* _DATA FOR THE TASK_:
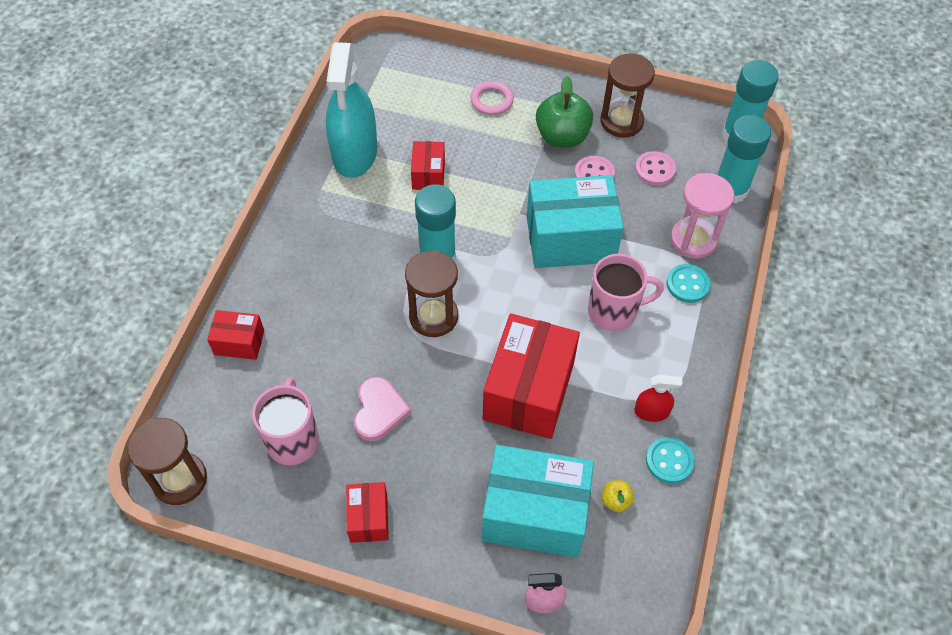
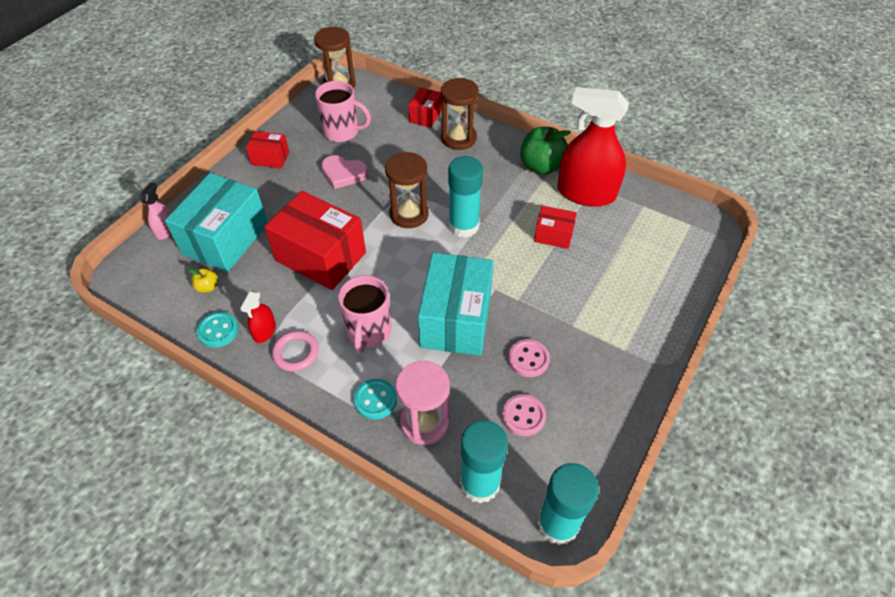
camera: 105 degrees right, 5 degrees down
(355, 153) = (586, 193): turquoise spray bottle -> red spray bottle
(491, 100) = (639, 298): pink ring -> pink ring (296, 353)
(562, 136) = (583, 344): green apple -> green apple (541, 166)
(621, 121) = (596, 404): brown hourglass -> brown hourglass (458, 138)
--
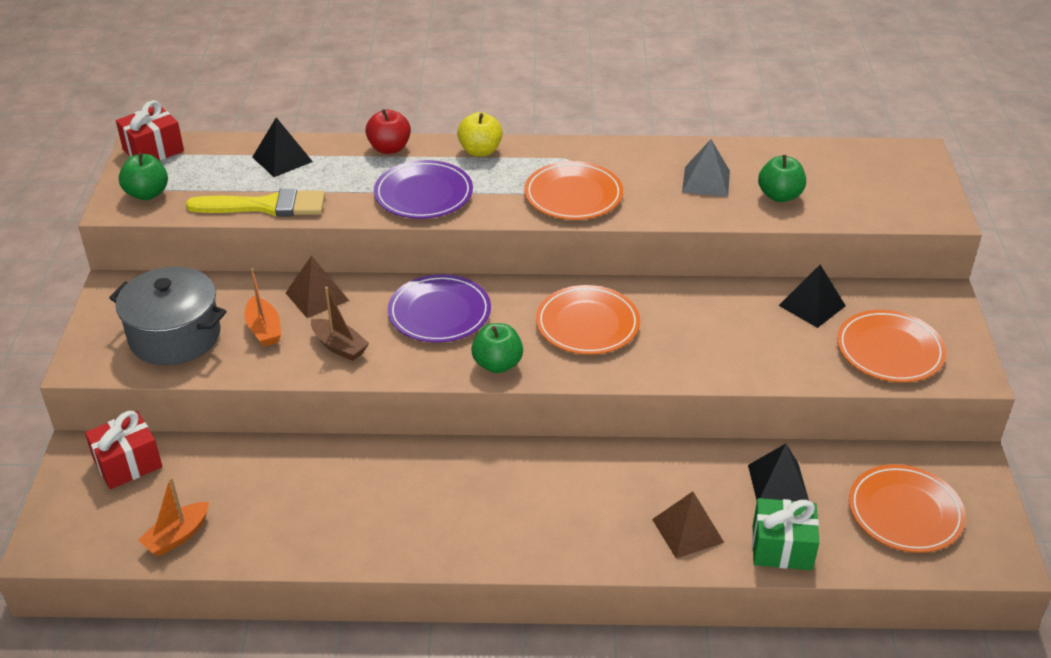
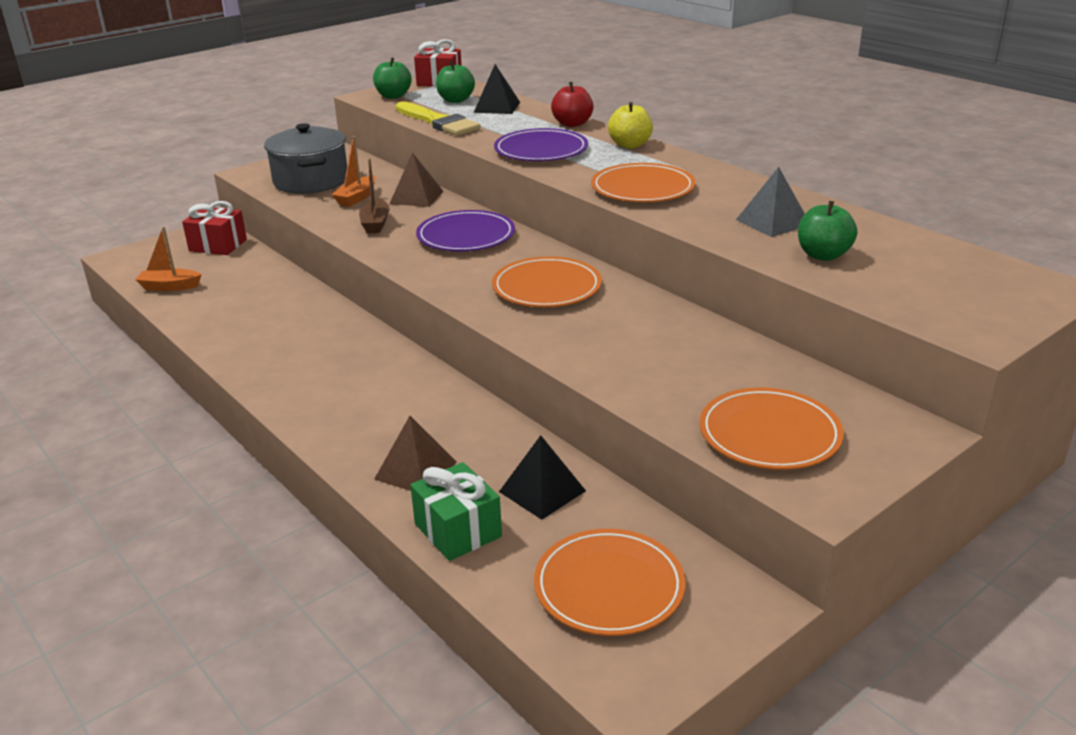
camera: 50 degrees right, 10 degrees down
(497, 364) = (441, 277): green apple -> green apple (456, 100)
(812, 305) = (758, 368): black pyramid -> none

* _WHAT THE TASK REQUIRES_: In the listing above, start at the line with "(355, 153) = (586, 193): turquoise", go on through the line with "(621, 121) = (596, 404): brown", and copy each of those lines exactly; leave out all the rest.

* _ANSWER BOX_:
(355, 153) = (586, 193): turquoise spray bottle -> red spray bottle
(491, 100) = (639, 298): pink ring -> pink ring (296, 353)
(562, 136) = (583, 344): green apple -> green apple (541, 166)
(621, 121) = (596, 404): brown hourglass -> brown hourglass (458, 138)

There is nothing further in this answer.